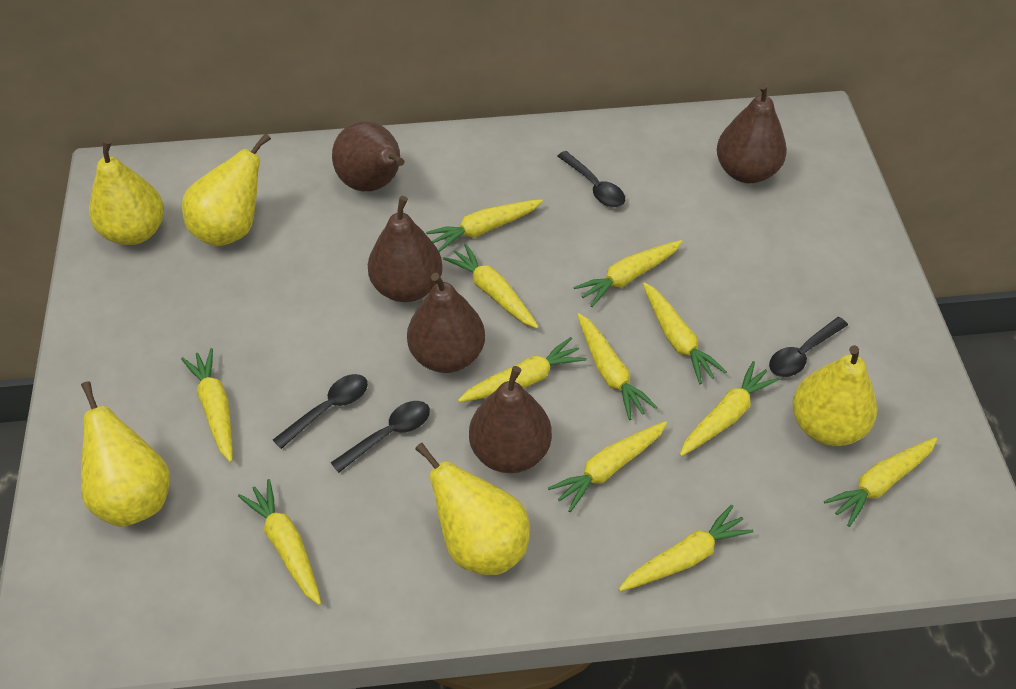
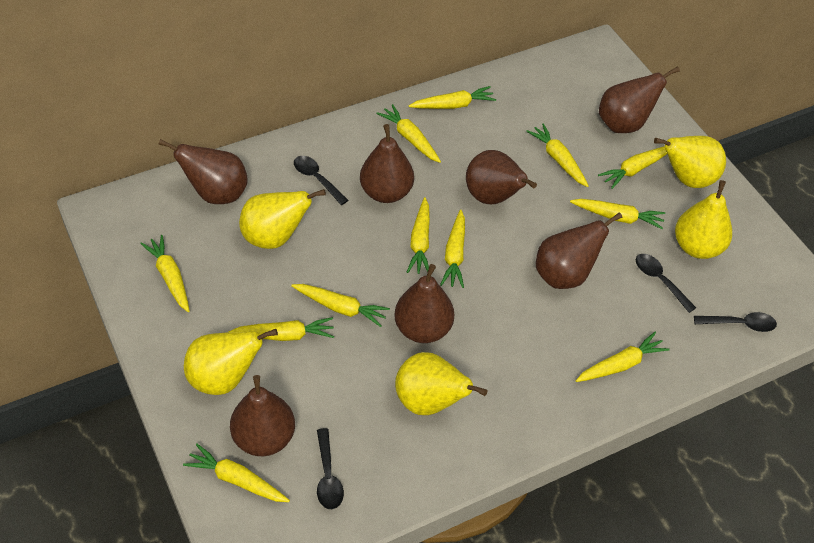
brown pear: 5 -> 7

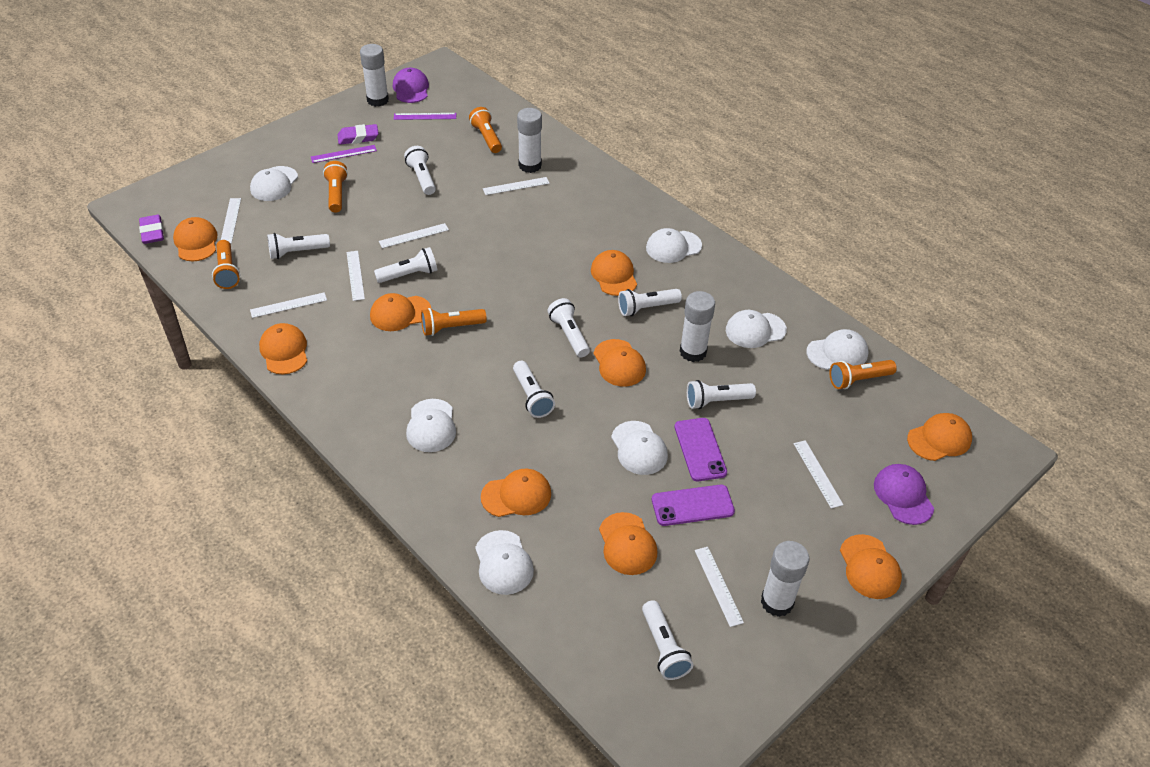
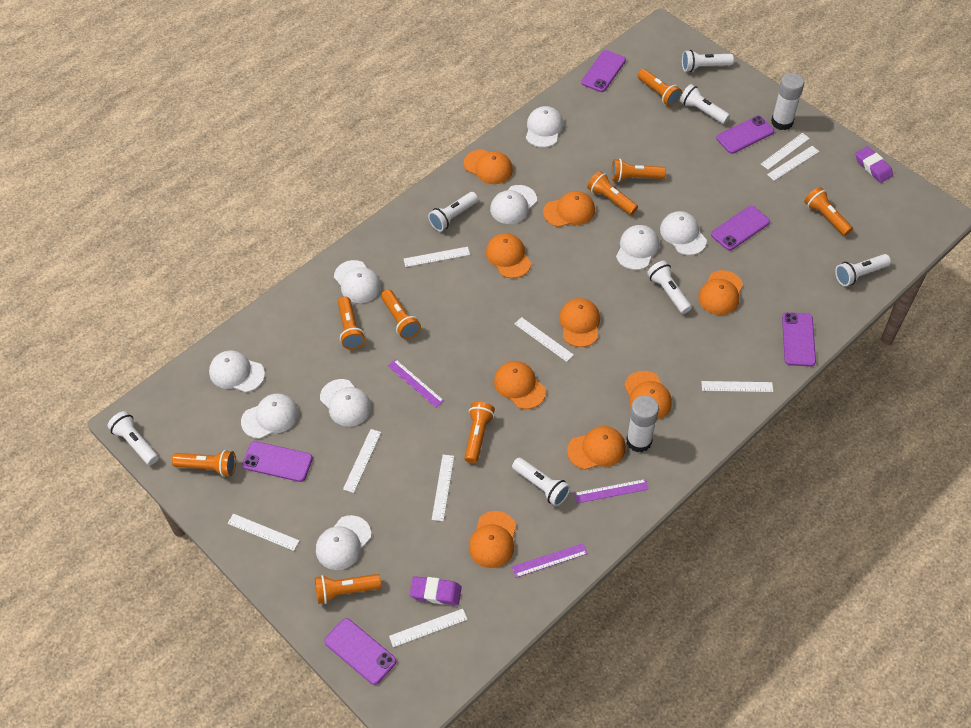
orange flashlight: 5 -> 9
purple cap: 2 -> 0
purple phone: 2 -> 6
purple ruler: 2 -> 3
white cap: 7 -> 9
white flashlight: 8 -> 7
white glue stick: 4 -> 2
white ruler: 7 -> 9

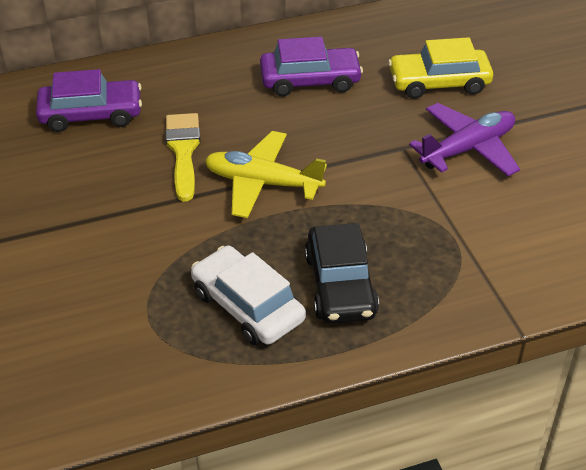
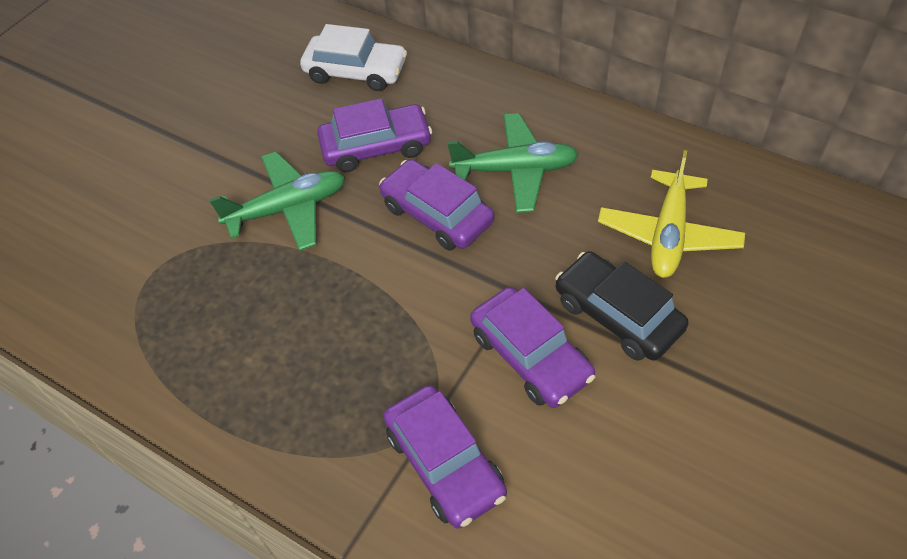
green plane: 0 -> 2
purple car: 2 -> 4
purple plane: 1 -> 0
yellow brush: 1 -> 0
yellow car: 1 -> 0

**THE TASK**
An exact copy of the entries, minus the pictures, is what to return.

**TASK ANSWER**
brown pear: 5 -> 7

orange flashlight: 5 -> 9
purple cap: 2 -> 0
purple phone: 2 -> 6
purple ruler: 2 -> 3
white cap: 7 -> 9
white flashlight: 8 -> 7
white glue stick: 4 -> 2
white ruler: 7 -> 9

green plane: 0 -> 2
purple car: 2 -> 4
purple plane: 1 -> 0
yellow brush: 1 -> 0
yellow car: 1 -> 0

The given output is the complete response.